> TASK:
Put every line of the data below into a Markdown table with two columns, Row and Line, numbering the rows in order. Skip blank lines and leave the pictures out.

> PROVIDED DATA:
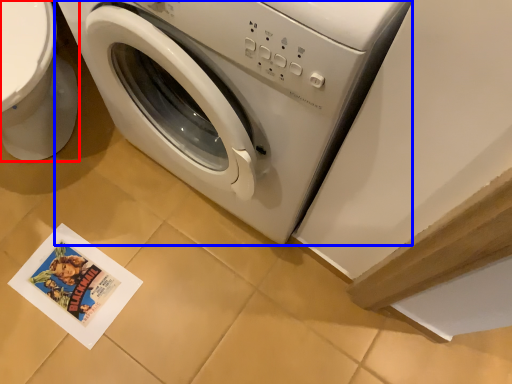
Question: Which of the following is the closest to the observer, toilet bowl (highlighted by a red box) or washing machine (highlighted by a blue box)?

Choices:
 (A) toilet bowl
 (B) washing machine

Answer: (B)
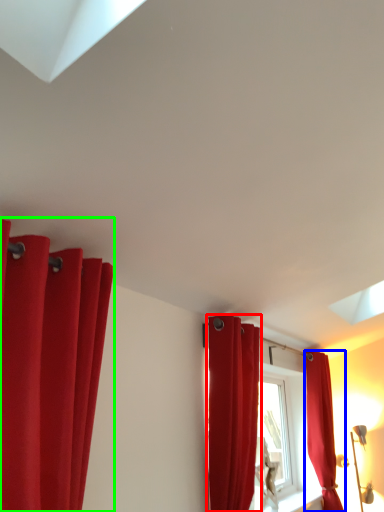
Question: Based on their relative distances, which object is nearer to curtain (highlighted by a red box)? Choose from curtain (highlighted by a blue box) and curtain (highlighted by a green box).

> RESULT FOR THIS EXERCISE:
| Row | Line |
|---|---|
| 1 | Question: Which of the following is the closest to the observer, toilet bowl (highlighted by a red box) or washing machine (highlighted by a blue box)? |
| 2 | Choices: |
| 3 |  (A) toilet bowl |
| 4 |  (B) washing machine |
| 5 | Answer: (B) |
| 6 | Question: Based on their relative distances, which object is nearer to curtain (highlighted by a red box)? Choose from curtain (highlighted by a blue box) and curtain (highlighted by a green box). |